Problem statement => Using the data that follows, say how many lines contain the word "switch", giving the number by itself.

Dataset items
============================================================
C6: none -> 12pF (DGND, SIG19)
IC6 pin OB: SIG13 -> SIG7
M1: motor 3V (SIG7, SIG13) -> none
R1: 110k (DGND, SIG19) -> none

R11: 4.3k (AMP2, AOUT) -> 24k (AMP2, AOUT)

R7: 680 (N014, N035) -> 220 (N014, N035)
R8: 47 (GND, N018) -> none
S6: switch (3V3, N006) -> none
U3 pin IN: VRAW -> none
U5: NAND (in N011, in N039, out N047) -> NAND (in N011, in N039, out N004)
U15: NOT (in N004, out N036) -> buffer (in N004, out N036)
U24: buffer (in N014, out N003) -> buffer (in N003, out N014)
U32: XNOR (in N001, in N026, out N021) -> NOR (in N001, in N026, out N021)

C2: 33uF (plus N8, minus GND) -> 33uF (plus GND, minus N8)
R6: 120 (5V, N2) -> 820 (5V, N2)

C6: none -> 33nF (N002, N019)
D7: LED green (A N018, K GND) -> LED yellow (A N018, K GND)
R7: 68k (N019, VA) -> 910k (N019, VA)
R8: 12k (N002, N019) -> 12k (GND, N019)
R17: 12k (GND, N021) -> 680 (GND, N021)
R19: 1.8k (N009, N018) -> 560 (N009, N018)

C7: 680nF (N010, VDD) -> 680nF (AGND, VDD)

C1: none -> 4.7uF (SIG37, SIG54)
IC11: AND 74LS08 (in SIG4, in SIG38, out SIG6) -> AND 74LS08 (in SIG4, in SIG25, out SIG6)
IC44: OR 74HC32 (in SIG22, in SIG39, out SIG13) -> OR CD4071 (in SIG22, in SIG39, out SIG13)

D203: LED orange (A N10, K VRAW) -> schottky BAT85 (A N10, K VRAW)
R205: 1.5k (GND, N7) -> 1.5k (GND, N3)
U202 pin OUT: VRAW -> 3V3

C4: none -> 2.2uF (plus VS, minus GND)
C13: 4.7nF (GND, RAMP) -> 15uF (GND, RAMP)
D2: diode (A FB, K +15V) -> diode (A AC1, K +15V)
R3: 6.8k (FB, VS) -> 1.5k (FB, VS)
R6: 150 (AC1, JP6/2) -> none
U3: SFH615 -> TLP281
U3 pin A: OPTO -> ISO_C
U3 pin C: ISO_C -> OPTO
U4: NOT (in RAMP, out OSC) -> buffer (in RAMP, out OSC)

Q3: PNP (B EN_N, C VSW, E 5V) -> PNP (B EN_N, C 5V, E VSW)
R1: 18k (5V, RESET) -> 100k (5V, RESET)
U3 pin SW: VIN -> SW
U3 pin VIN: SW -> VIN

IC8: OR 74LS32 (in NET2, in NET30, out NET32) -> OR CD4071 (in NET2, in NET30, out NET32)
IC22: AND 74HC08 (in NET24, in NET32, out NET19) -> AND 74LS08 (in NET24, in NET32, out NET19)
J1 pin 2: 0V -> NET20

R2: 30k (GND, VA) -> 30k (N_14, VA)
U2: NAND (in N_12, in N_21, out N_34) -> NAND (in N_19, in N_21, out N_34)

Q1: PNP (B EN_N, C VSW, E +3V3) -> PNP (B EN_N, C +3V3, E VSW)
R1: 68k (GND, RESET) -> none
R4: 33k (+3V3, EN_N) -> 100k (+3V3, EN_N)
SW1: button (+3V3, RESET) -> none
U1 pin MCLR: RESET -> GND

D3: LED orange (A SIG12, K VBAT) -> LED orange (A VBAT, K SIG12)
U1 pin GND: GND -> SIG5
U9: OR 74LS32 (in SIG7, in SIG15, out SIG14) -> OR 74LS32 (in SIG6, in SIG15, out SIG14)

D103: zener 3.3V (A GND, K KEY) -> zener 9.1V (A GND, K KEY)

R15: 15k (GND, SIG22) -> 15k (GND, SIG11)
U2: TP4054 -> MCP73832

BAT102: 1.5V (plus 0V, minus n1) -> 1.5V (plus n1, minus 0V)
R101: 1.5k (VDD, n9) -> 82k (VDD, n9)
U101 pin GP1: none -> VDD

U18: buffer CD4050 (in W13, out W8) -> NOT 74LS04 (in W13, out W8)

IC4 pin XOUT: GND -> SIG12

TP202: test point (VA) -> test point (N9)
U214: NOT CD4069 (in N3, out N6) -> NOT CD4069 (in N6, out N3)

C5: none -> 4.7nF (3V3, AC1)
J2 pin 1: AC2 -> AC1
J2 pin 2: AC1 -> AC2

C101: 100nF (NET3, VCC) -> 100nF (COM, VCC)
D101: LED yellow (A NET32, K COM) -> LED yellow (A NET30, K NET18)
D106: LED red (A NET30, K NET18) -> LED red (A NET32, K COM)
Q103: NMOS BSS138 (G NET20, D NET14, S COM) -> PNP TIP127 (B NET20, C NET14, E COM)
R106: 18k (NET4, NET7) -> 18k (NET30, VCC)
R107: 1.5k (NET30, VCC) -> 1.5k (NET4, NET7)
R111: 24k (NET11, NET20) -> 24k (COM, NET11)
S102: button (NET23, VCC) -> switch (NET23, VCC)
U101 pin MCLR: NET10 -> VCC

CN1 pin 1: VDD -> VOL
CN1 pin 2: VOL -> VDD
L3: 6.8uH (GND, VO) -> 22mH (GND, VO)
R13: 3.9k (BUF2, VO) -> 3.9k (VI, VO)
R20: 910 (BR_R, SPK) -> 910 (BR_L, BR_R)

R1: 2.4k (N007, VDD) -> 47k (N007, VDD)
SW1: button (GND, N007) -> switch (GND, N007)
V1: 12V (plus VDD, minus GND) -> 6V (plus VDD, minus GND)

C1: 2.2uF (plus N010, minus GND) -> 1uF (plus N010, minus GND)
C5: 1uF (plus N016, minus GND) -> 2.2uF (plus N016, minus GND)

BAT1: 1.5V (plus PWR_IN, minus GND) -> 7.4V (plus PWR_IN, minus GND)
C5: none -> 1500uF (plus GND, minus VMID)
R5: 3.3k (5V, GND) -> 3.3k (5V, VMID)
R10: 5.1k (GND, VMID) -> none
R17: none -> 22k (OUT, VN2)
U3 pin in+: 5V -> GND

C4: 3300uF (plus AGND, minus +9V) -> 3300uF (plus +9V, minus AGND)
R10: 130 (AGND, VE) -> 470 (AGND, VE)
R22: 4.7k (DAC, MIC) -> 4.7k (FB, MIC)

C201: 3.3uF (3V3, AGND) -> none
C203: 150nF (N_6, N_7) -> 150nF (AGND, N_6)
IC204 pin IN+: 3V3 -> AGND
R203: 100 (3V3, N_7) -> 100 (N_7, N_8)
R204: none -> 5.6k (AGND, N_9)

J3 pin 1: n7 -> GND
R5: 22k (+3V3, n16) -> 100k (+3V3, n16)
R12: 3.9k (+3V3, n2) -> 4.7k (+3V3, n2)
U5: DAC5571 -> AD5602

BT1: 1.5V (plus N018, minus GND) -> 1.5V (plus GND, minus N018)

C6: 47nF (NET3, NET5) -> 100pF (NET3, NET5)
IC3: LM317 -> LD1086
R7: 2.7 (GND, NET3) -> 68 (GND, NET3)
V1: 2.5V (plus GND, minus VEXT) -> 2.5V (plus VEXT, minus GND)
============================================================
Written solution => 3